Exercise:
Copy out, without any change, every line of the entries from the beginning up to and including the line that contains "3 August 2015 (81, 320)".

[Item-finding records]

----

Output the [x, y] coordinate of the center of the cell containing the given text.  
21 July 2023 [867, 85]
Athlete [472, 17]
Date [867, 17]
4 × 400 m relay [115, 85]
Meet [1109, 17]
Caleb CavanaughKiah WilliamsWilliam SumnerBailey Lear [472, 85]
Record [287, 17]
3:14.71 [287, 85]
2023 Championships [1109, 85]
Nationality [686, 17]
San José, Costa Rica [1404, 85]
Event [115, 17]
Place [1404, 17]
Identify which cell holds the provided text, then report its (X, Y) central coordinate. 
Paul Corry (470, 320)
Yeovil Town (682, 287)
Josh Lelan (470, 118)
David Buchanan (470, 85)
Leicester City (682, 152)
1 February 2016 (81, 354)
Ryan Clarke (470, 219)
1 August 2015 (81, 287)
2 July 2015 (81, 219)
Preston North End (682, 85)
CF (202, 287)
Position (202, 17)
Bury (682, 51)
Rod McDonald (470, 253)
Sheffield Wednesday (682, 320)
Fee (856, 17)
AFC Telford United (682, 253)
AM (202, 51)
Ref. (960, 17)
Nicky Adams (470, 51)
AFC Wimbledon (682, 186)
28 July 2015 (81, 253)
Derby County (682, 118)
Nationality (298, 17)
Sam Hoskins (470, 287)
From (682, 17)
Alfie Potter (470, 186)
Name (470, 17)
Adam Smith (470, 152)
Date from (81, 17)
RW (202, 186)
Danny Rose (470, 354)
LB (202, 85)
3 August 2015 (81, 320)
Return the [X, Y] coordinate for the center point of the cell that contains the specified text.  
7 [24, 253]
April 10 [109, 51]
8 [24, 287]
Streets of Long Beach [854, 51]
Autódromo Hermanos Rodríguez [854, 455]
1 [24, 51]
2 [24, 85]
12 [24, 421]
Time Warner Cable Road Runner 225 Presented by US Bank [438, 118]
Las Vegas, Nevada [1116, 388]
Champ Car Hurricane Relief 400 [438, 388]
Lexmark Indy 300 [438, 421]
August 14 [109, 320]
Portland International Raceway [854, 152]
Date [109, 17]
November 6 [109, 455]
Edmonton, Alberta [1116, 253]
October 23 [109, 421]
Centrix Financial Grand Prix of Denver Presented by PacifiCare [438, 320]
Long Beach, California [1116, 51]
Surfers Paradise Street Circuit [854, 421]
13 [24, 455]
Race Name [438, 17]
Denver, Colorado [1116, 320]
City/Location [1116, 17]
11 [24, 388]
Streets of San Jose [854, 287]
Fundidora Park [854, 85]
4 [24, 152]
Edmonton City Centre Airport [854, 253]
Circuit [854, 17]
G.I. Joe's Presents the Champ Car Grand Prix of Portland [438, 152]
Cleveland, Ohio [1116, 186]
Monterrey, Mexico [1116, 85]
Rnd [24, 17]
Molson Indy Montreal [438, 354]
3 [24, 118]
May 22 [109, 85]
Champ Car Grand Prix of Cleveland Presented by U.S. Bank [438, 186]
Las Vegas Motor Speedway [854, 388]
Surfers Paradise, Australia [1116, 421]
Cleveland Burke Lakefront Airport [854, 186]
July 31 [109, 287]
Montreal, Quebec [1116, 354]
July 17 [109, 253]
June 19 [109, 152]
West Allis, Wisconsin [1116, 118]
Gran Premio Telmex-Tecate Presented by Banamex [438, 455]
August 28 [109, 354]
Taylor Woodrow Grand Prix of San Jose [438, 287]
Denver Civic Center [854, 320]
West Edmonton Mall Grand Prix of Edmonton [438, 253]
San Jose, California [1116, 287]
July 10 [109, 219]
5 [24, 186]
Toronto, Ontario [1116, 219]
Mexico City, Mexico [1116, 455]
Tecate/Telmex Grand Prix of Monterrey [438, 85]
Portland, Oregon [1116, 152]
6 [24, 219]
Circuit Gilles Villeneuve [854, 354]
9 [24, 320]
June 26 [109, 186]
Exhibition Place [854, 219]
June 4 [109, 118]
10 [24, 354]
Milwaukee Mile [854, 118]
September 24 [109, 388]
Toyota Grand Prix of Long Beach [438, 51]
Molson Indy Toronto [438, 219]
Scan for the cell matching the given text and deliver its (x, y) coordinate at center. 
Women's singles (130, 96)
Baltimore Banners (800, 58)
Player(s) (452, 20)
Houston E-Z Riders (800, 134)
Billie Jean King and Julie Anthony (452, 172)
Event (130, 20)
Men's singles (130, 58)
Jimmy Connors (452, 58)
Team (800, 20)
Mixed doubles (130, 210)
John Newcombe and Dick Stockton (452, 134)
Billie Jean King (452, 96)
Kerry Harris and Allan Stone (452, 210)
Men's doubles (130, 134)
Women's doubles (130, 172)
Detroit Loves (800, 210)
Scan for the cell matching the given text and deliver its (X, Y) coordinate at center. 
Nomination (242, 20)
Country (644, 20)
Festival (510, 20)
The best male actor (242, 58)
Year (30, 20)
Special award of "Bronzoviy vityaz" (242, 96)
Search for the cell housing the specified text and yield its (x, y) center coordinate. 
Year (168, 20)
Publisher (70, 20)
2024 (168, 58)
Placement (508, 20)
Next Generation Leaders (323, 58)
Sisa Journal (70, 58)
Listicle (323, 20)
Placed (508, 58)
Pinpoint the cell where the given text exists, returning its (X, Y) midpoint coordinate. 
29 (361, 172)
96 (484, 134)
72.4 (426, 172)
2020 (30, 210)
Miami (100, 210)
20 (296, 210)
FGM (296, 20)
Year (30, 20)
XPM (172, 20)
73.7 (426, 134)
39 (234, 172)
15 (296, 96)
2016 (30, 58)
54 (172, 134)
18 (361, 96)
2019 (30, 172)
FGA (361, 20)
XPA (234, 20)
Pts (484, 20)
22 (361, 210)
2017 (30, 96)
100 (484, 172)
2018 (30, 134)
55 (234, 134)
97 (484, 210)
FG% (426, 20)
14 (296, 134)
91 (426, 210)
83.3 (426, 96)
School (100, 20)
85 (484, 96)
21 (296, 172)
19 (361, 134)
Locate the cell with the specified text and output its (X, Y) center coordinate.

----

Task output:
Output the [x, y] coordinate of the center of the cell containing the given text.  
21 July 2023 [867, 85]
Athlete [472, 17]
Date [867, 17]
4 × 400 m relay [115, 85]
Meet [1109, 17]
Caleb CavanaughKiah WilliamsWilliam SumnerBailey Lear [472, 85]
Record [287, 17]
3:14.71 [287, 85]
2023 Championships [1109, 85]
Nationality [686, 17]
San José, Costa Rica [1404, 85]
Event [115, 17]
Place [1404, 17]
Identify which cell holds the provided text, then report its (X, Y) central coordinate. 
Paul Corry (470, 320)
Yeovil Town (682, 287)
Josh Lelan (470, 118)
David Buchanan (470, 85)
Leicester City (682, 152)
1 February 2016 (81, 354)
Ryan Clarke (470, 219)
1 August 2015 (81, 287)
2 July 2015 (81, 219)
Preston North End (682, 85)
CF (202, 287)
Position (202, 17)
Bury (682, 51)
Rod McDonald (470, 253)
Sheffield Wednesday (682, 320)
Fee (856, 17)
AFC Telford United (682, 253)
AM (202, 51)
Ref. (960, 17)
Nicky Adams (470, 51)
AFC Wimbledon (682, 186)
28 July 2015 (81, 253)
Derby County (682, 118)
Nationality (298, 17)
Sam Hoskins (470, 287)
From (682, 17)
Alfie Potter (470, 186)
Name (470, 17)
Adam Smith (470, 152)
Date from (81, 17)
RW (202, 186)
Danny Rose (470, 354)
LB (202, 85)
3 August 2015 (81, 320)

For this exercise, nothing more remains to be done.